Top of Provided records
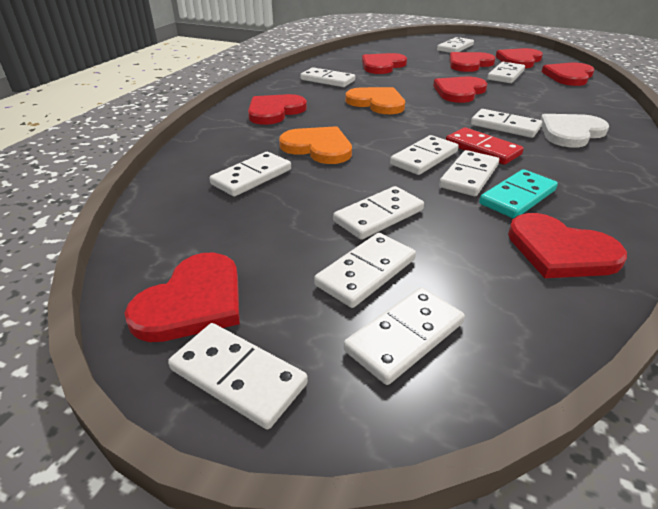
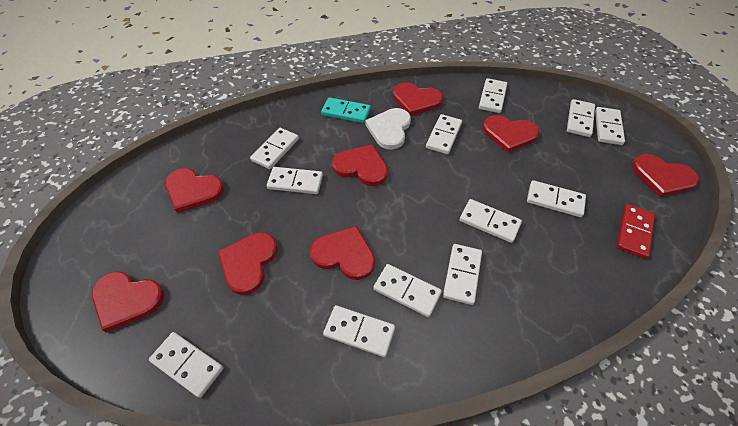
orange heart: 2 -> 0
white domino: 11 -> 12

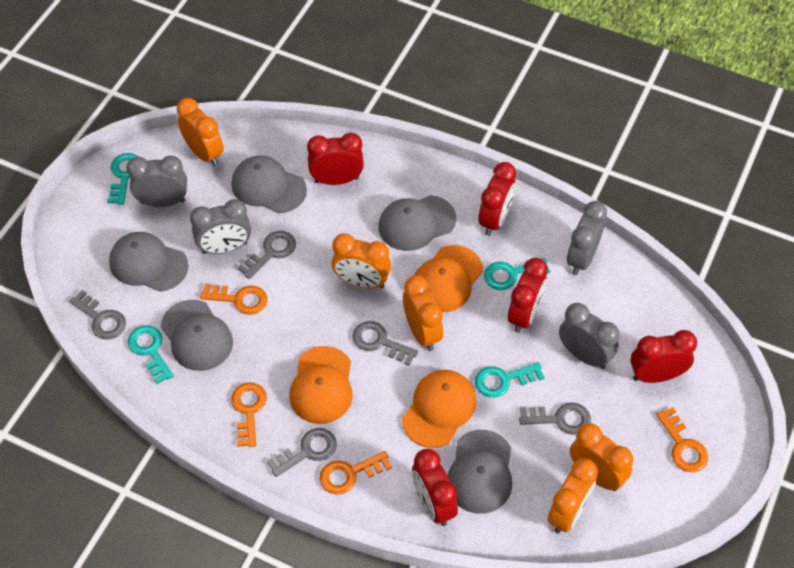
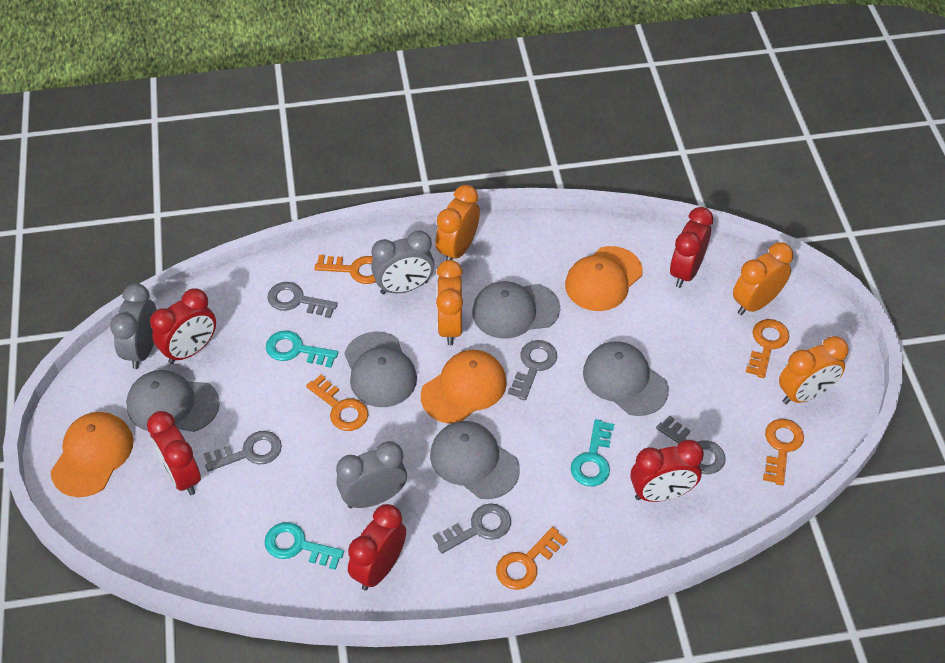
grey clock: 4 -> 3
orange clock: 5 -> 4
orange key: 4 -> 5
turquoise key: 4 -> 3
Bottom of Provided records
● **Problem to solve**
Every line holding the word "orange" should be copied out of the material.

● **Exercise result**
orange heart: 2 -> 0
orange clock: 5 -> 4
orange key: 4 -> 5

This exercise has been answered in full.